**Action item:** The records should be repeated word for word, pictures excluded.

Object change listings
-------

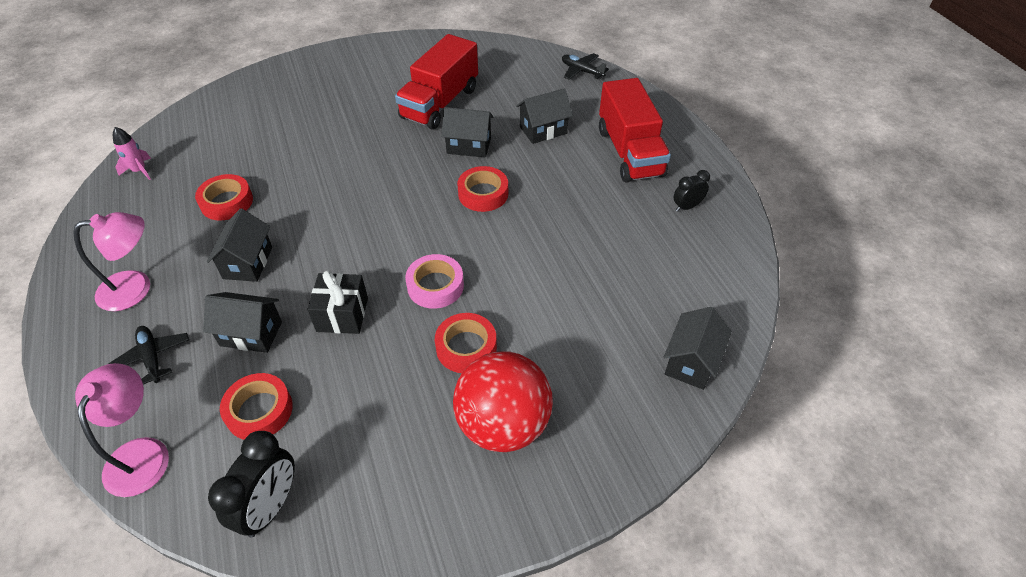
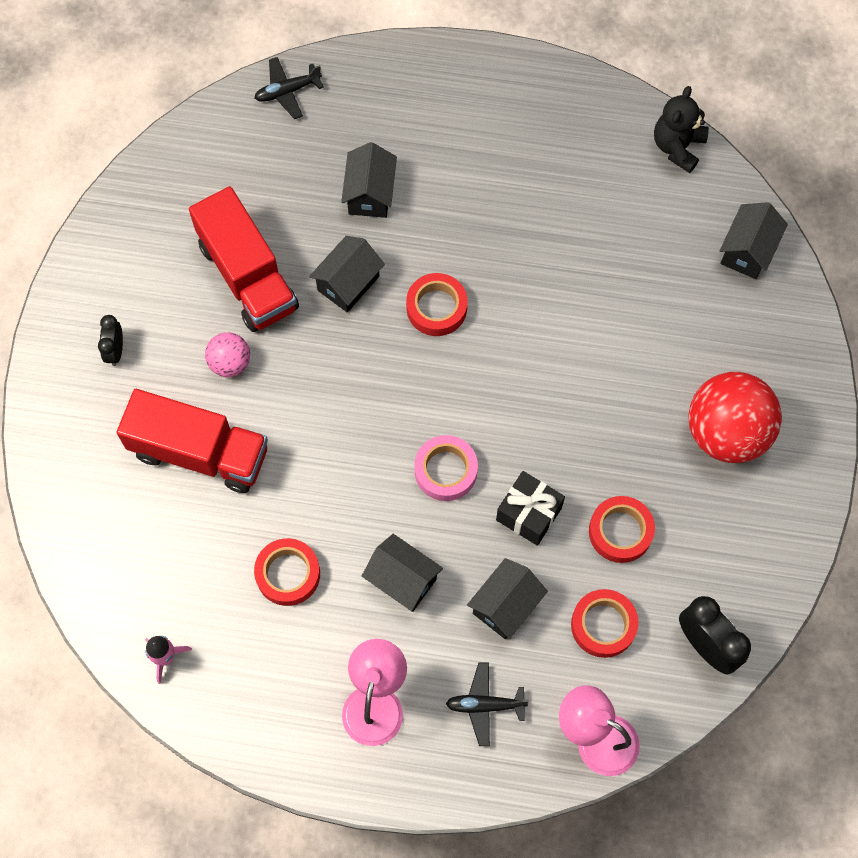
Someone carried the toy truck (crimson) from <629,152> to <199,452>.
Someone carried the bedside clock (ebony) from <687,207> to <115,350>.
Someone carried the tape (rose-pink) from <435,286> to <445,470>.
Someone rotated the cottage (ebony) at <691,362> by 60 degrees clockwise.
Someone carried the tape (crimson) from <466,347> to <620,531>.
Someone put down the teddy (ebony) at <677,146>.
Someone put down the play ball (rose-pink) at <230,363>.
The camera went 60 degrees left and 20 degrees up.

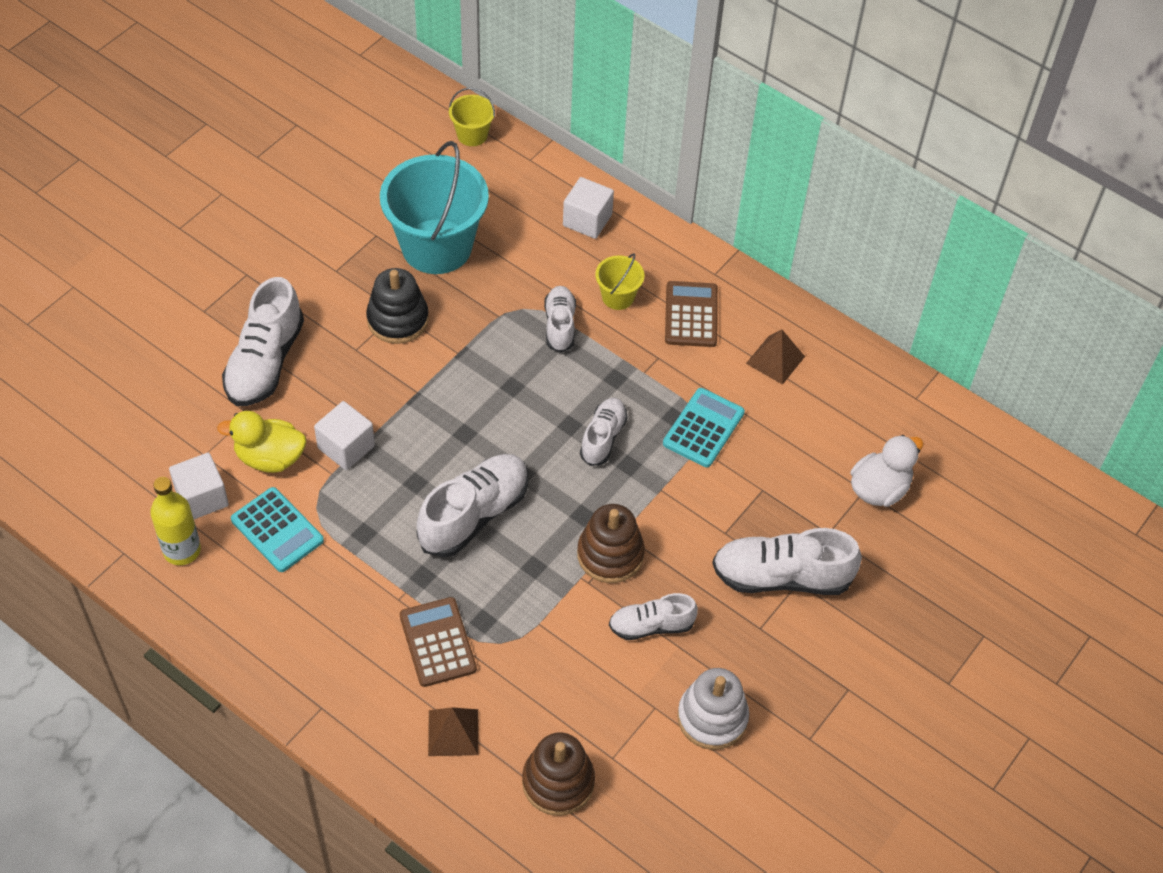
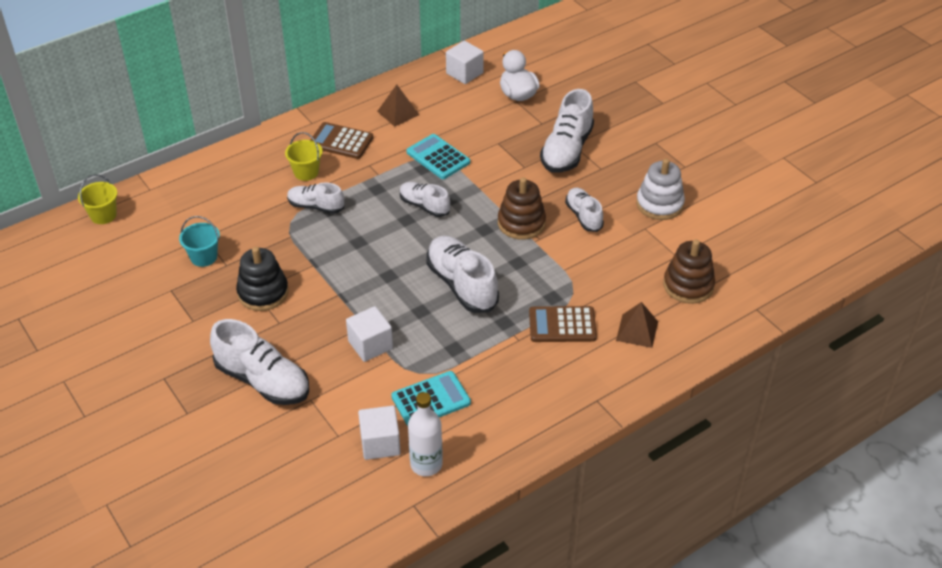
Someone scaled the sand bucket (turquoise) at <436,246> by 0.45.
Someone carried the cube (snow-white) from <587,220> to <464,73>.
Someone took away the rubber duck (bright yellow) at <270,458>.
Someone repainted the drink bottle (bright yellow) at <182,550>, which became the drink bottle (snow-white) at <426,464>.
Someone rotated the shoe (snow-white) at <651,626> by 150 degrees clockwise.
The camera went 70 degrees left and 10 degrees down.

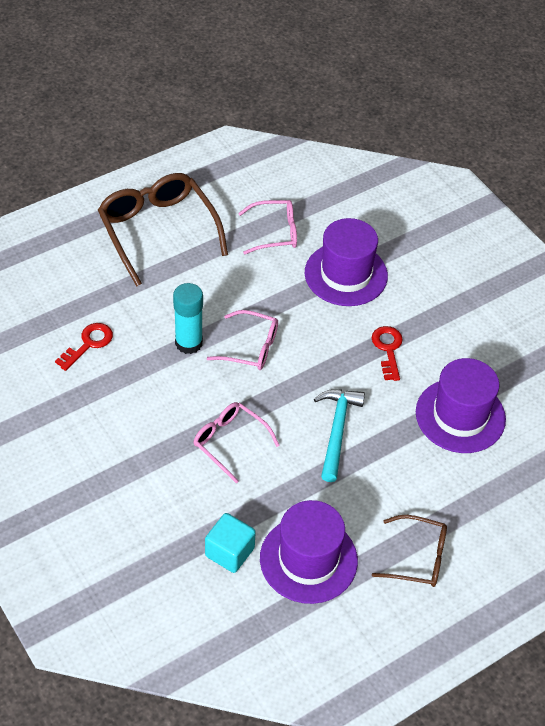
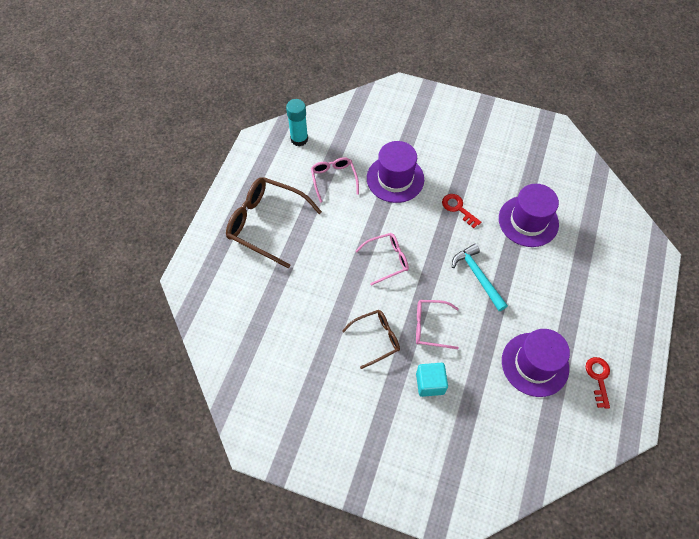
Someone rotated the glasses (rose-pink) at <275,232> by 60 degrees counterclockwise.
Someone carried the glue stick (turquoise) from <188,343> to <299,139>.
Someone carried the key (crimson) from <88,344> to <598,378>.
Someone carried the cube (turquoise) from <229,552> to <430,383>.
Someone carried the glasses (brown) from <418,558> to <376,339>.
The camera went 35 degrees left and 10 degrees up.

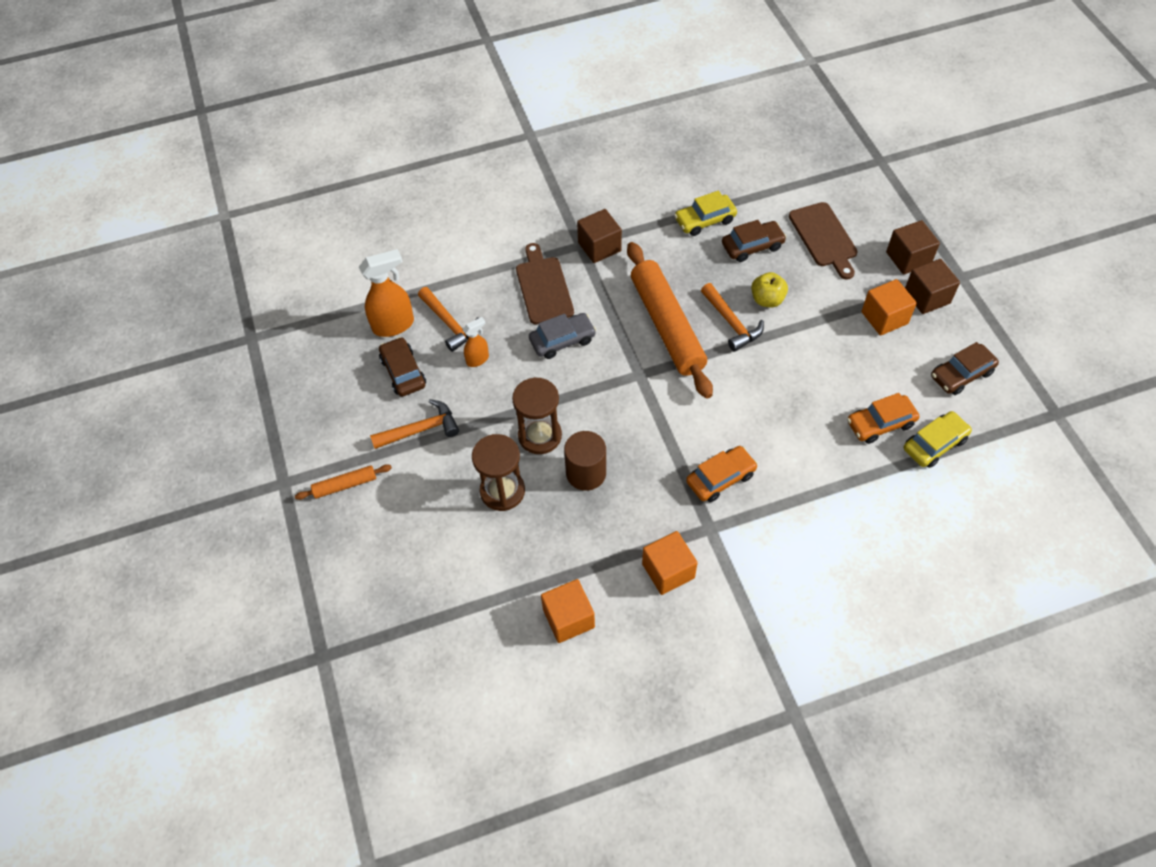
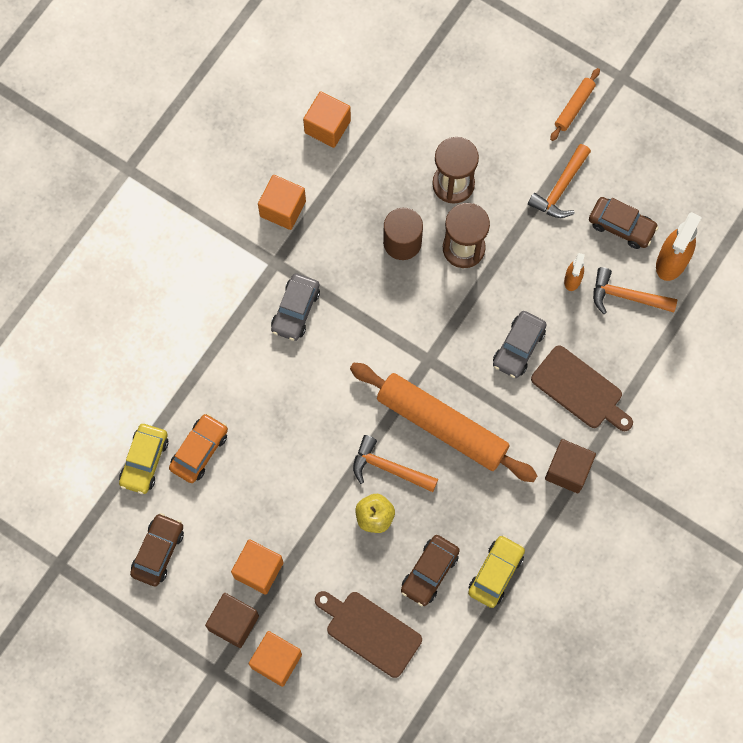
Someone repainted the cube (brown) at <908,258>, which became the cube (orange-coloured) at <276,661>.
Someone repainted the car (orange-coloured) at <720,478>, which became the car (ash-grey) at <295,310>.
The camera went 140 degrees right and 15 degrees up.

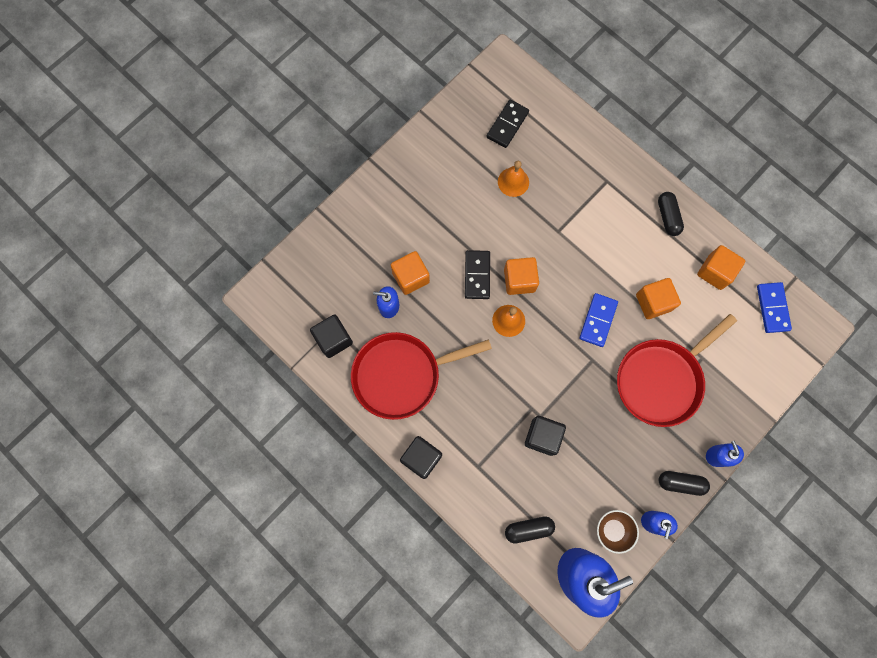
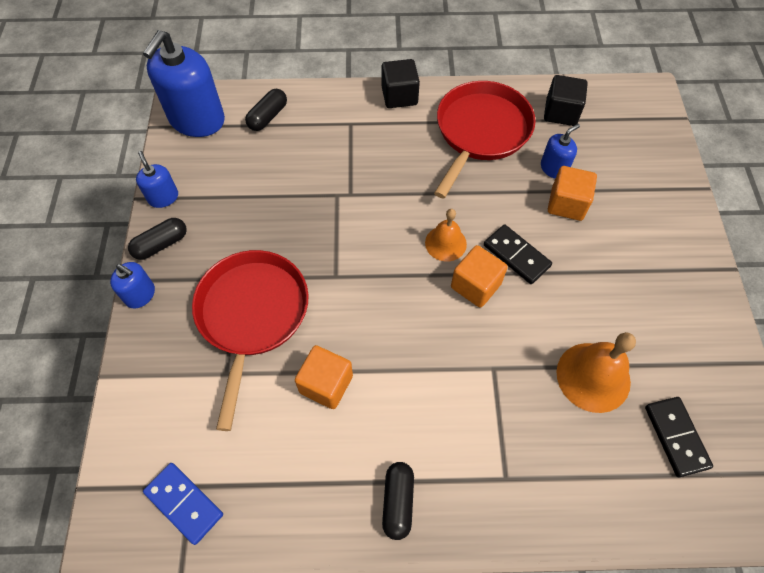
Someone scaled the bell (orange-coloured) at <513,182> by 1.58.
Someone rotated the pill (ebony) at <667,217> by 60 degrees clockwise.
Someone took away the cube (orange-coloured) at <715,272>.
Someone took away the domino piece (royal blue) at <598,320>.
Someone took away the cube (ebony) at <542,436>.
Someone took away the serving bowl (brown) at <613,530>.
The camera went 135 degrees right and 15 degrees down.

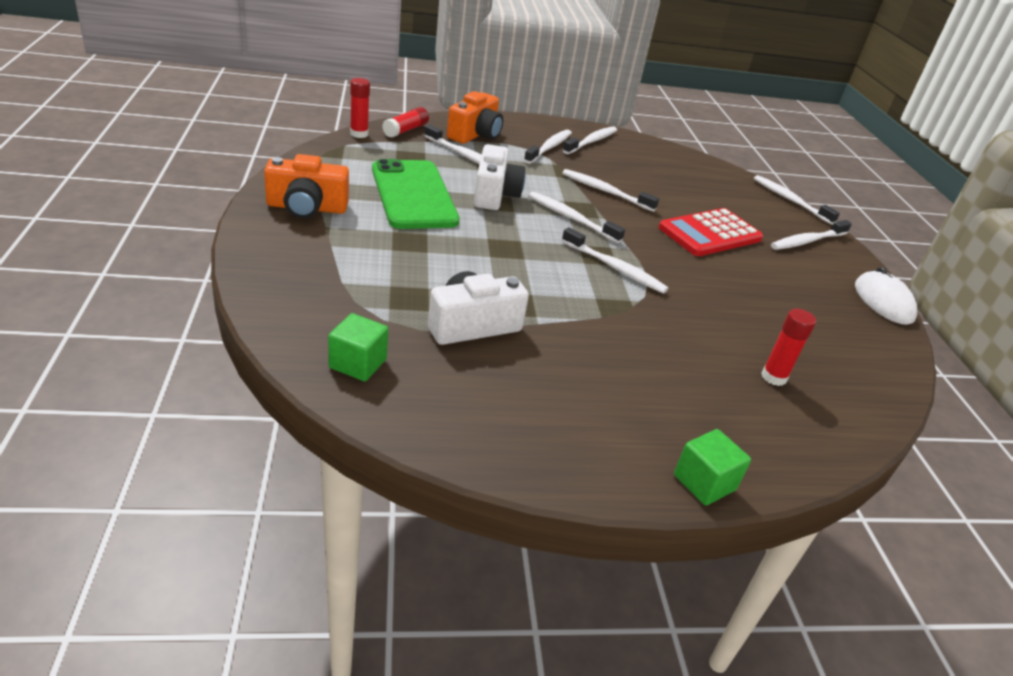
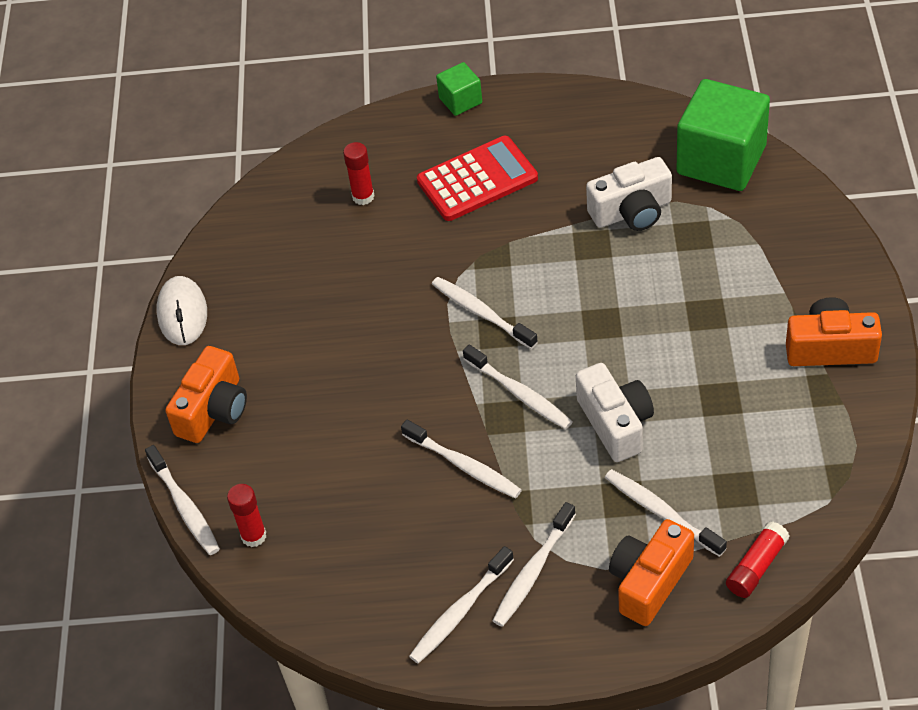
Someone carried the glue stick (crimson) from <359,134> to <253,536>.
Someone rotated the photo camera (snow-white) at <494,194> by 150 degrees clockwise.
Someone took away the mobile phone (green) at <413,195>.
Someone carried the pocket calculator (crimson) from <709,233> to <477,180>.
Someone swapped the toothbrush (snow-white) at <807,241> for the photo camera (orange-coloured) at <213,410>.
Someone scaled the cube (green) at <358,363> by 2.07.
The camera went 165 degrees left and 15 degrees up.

-------

**Response:**
Someone carried the toy truck (crimson) from <629,152> to <199,452>.
Someone carried the bedside clock (ebony) from <687,207> to <115,350>.
Someone carried the tape (rose-pink) from <435,286> to <445,470>.
Someone rotated the cottage (ebony) at <691,362> by 60 degrees clockwise.
Someone carried the tape (crimson) from <466,347> to <620,531>.
Someone put down the teddy (ebony) at <677,146>.
Someone put down the play ball (rose-pink) at <230,363>.
The camera went 60 degrees left and 20 degrees up.

Someone scaled the sand bucket (turquoise) at <436,246> by 0.45.
Someone carried the cube (snow-white) from <587,220> to <464,73>.
Someone took away the rubber duck (bright yellow) at <270,458>.
Someone repainted the drink bottle (bright yellow) at <182,550>, which became the drink bottle (snow-white) at <426,464>.
Someone rotated the shoe (snow-white) at <651,626> by 150 degrees clockwise.
The camera went 70 degrees left and 10 degrees down.

Someone rotated the glasses (rose-pink) at <275,232> by 60 degrees counterclockwise.
Someone carried the glue stick (turquoise) from <188,343> to <299,139>.
Someone carried the key (crimson) from <88,344> to <598,378>.
Someone carried the cube (turquoise) from <229,552> to <430,383>.
Someone carried the glasses (brown) from <418,558> to <376,339>.
The camera went 35 degrees left and 10 degrees up.

Someone repainted the cube (brown) at <908,258>, which became the cube (orange-coloured) at <276,661>.
Someone repainted the car (orange-coloured) at <720,478>, which became the car (ash-grey) at <295,310>.
The camera went 140 degrees right and 15 degrees up.

Someone scaled the bell (orange-coloured) at <513,182> by 1.58.
Someone rotated the pill (ebony) at <667,217> by 60 degrees clockwise.
Someone took away the cube (orange-coloured) at <715,272>.
Someone took away the domino piece (royal blue) at <598,320>.
Someone took away the cube (ebony) at <542,436>.
Someone took away the serving bowl (brown) at <613,530>.
The camera went 135 degrees right and 15 degrees down.

Someone carried the glue stick (crimson) from <359,134> to <253,536>.
Someone rotated the photo camera (snow-white) at <494,194> by 150 degrees clockwise.
Someone took away the mobile phone (green) at <413,195>.
Someone carried the pocket calculator (crimson) from <709,233> to <477,180>.
Someone swapped the toothbrush (snow-white) at <807,241> for the photo camera (orange-coloured) at <213,410>.
Someone scaled the cube (green) at <358,363> by 2.07.
The camera went 165 degrees left and 15 degrees up.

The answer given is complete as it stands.